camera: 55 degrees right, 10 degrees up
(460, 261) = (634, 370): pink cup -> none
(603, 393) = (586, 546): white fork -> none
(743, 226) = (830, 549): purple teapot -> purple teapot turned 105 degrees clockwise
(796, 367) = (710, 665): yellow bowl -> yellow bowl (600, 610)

——————

Task brief:
Your answer must be the complete listing, repeated exactly.

Result of the task:
camera: 55 degrees right, 10 degrees up
(460, 261) = (634, 370): pink cup -> none
(603, 393) = (586, 546): white fork -> none
(743, 226) = (830, 549): purple teapot -> purple teapot turned 105 degrees clockwise
(796, 367) = (710, 665): yellow bowl -> yellow bowl (600, 610)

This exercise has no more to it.